Copy out every line of the records below word for word, omitting the picture markers.

───── Exercise material ─────

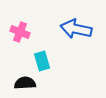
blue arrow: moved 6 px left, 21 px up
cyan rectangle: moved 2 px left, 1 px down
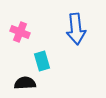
blue arrow: rotated 108 degrees counterclockwise
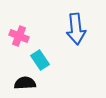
pink cross: moved 1 px left, 4 px down
cyan rectangle: moved 2 px left, 1 px up; rotated 18 degrees counterclockwise
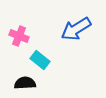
blue arrow: rotated 64 degrees clockwise
cyan rectangle: rotated 18 degrees counterclockwise
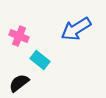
black semicircle: moved 6 px left; rotated 35 degrees counterclockwise
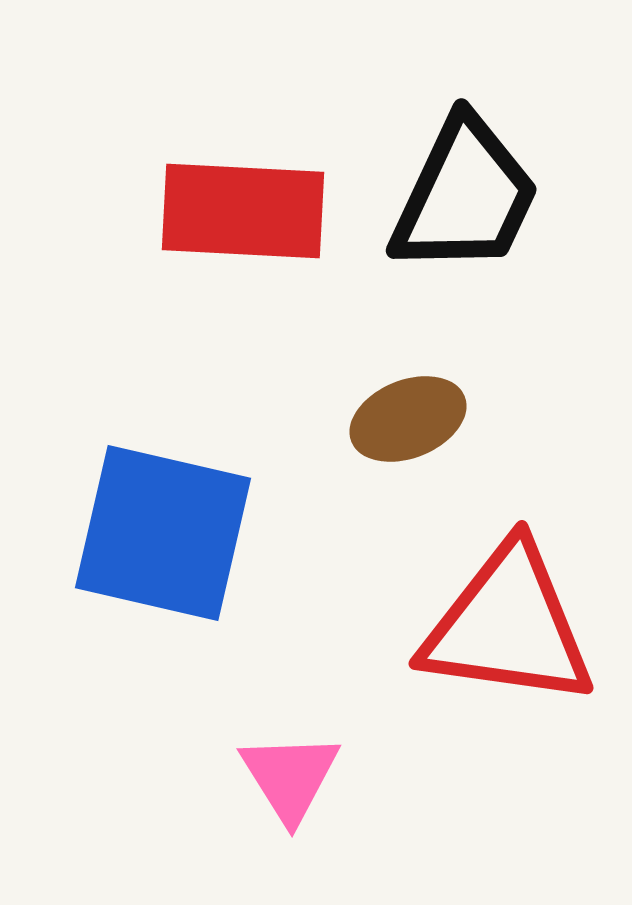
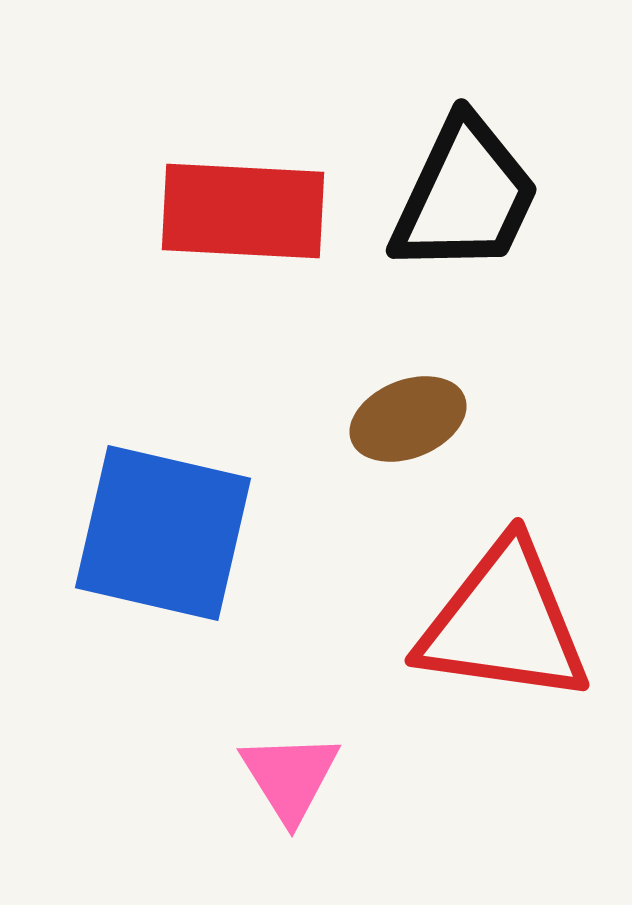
red triangle: moved 4 px left, 3 px up
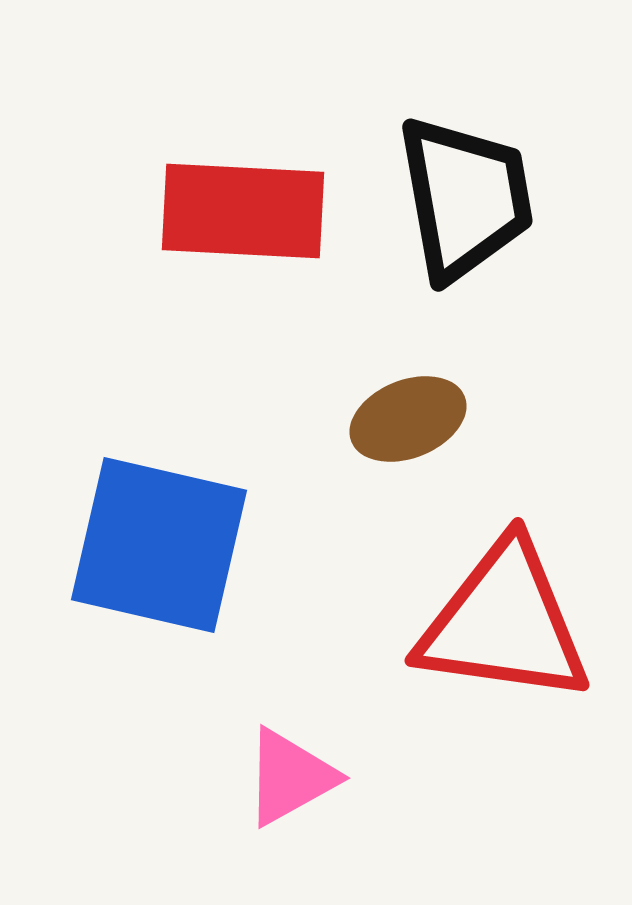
black trapezoid: moved 2 px down; rotated 35 degrees counterclockwise
blue square: moved 4 px left, 12 px down
pink triangle: rotated 33 degrees clockwise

─────

(The answer)
blue arrow: moved 6 px left, 21 px up
cyan rectangle: moved 2 px left, 1 px down
blue arrow: rotated 108 degrees counterclockwise
pink cross: moved 1 px left, 4 px down
cyan rectangle: moved 2 px left, 1 px up; rotated 18 degrees counterclockwise
blue arrow: rotated 64 degrees clockwise
cyan rectangle: rotated 18 degrees counterclockwise
black semicircle: moved 6 px left; rotated 35 degrees counterclockwise
red triangle: moved 4 px left, 3 px up
black trapezoid: moved 2 px down; rotated 35 degrees counterclockwise
blue square: moved 4 px left, 12 px down
pink triangle: rotated 33 degrees clockwise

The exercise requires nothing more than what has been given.